DATA SEGMENT:
┄┄┄┄┄┄┄┄┄┄┄┄┄┄┄┄┄┄┄┄

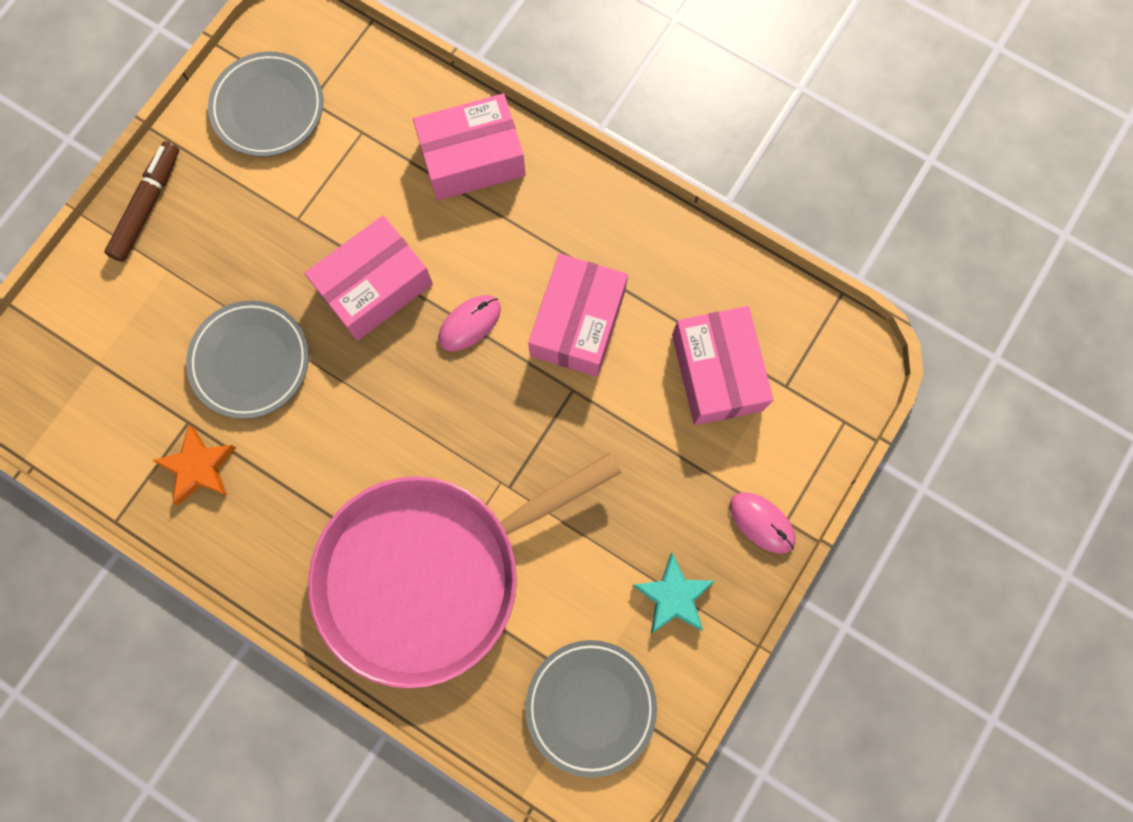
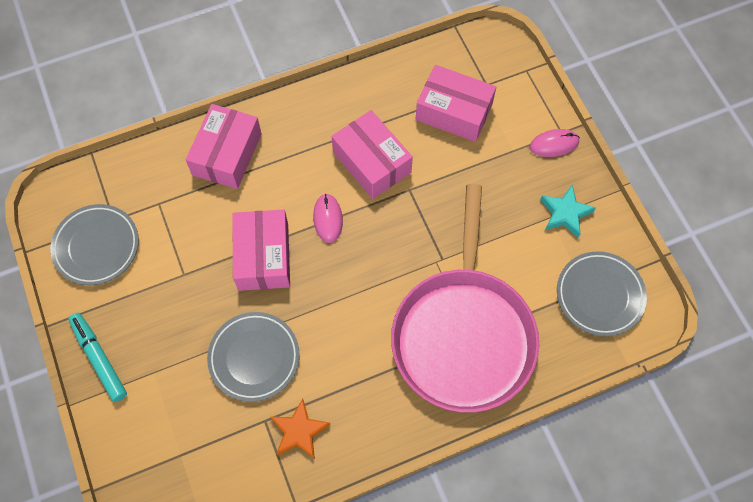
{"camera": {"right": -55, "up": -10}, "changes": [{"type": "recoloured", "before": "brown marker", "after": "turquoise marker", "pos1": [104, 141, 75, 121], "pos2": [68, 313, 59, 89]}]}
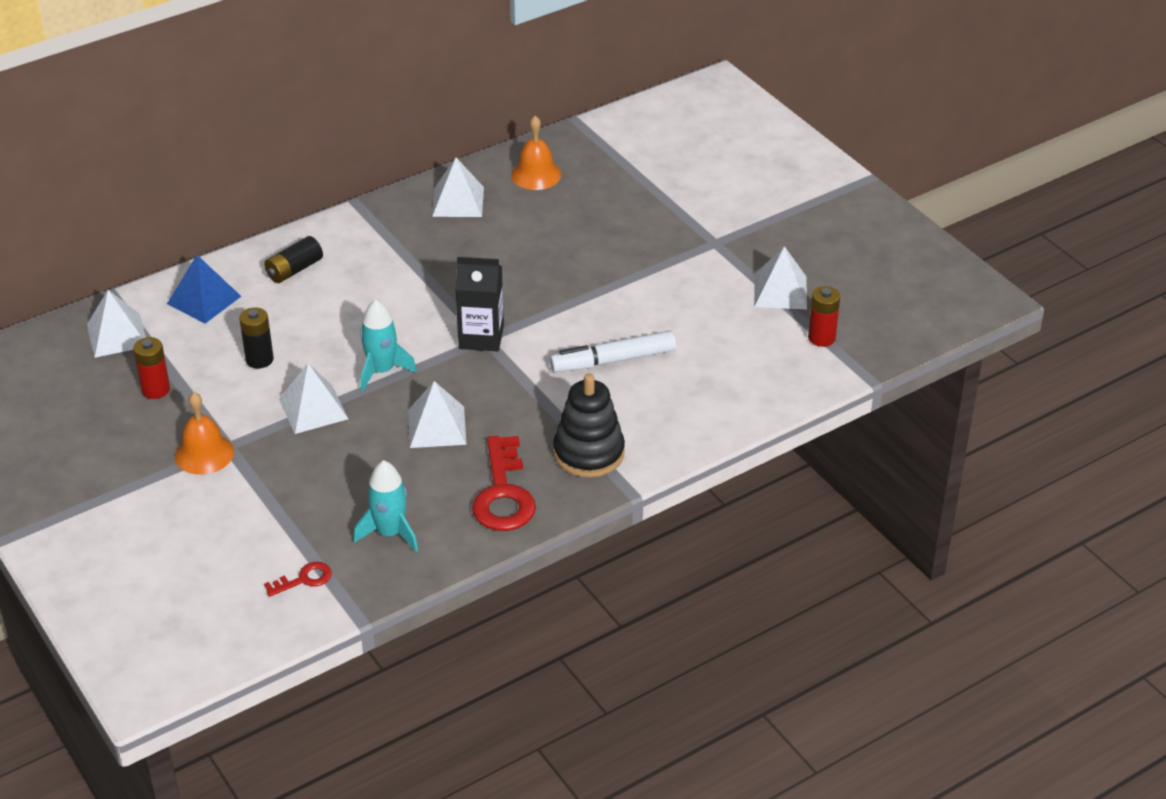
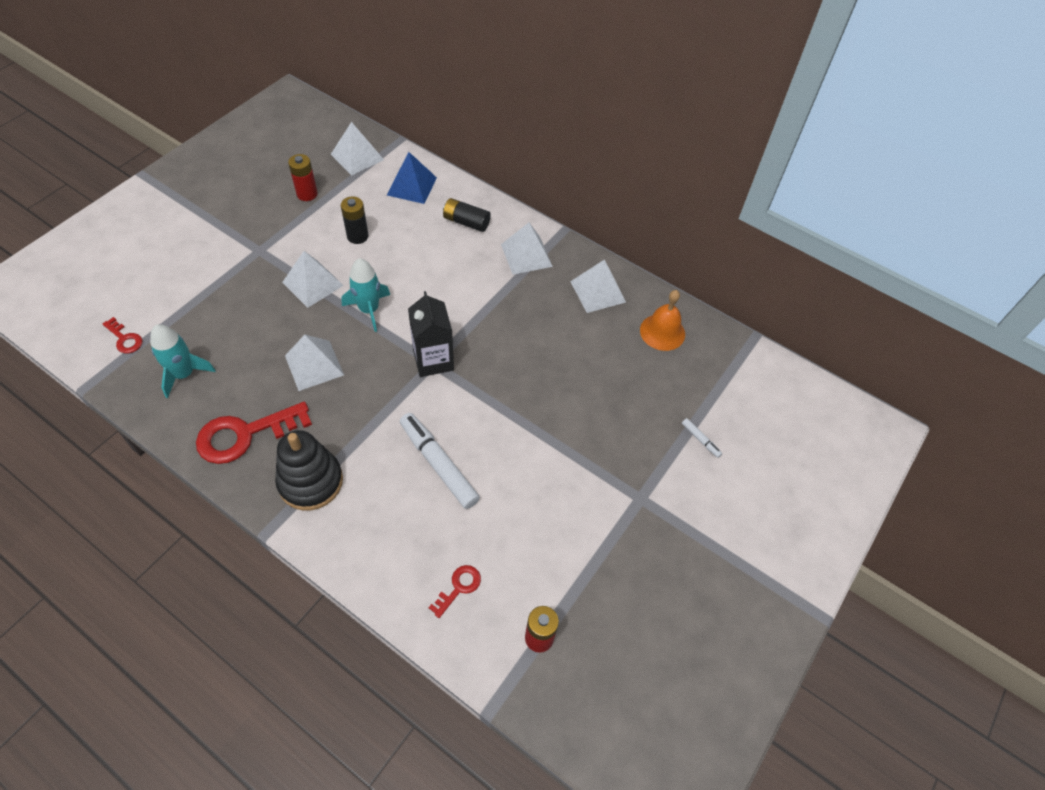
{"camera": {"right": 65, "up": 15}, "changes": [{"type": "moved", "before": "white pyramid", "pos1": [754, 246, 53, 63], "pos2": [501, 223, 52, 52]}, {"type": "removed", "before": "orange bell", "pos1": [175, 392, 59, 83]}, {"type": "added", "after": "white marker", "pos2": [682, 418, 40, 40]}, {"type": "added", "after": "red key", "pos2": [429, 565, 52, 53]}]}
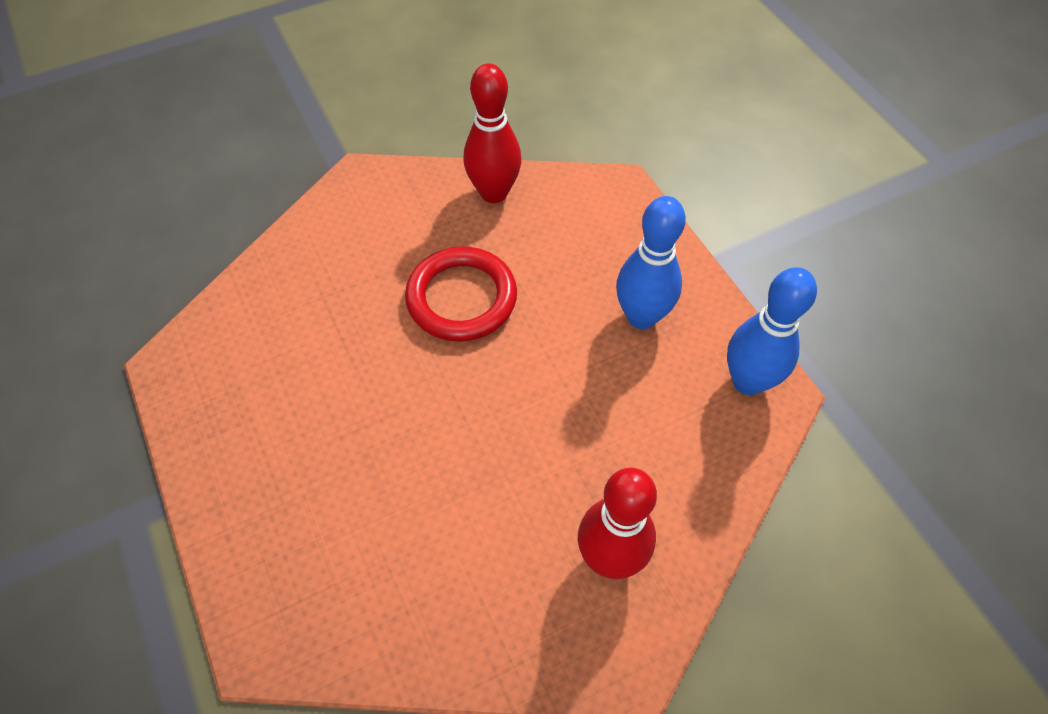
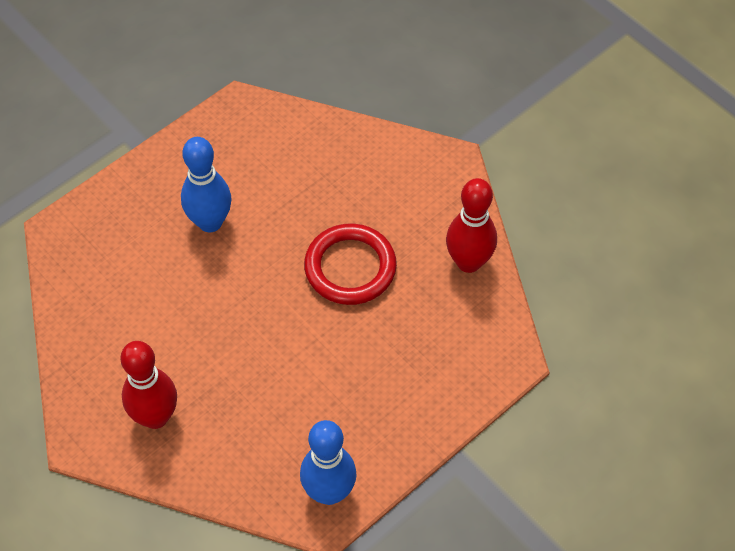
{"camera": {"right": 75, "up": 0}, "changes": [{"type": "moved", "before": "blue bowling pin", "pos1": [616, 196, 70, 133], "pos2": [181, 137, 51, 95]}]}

┄┄┄┄┄┄┄┄┄┄┄┄┄┄┄┄┄┄┄┄

TASK INSTRUCTIONS:
Print out the whole listing word for word. Leave the pictures out.

SOLVED EXERCISE:
{"camera": {"right": -55, "up": -10}, "changes": [{"type": "recoloured", "before": "brown marker", "after": "turquoise marker", "pos1": [104, 141, 75, 121], "pos2": [68, 313, 59, 89]}]}
{"camera": {"right": 65, "up": 15}, "changes": [{"type": "moved", "before": "white pyramid", "pos1": [754, 246, 53, 63], "pos2": [501, 223, 52, 52]}, {"type": "removed", "before": "orange bell", "pos1": [175, 392, 59, 83]}, {"type": "added", "after": "white marker", "pos2": [682, 418, 40, 40]}, {"type": "added", "after": "red key", "pos2": [429, 565, 52, 53]}]}
{"camera": {"right": 75, "up": 0}, "changes": [{"type": "moved", "before": "blue bowling pin", "pos1": [616, 196, 70, 133], "pos2": [181, 137, 51, 95]}]}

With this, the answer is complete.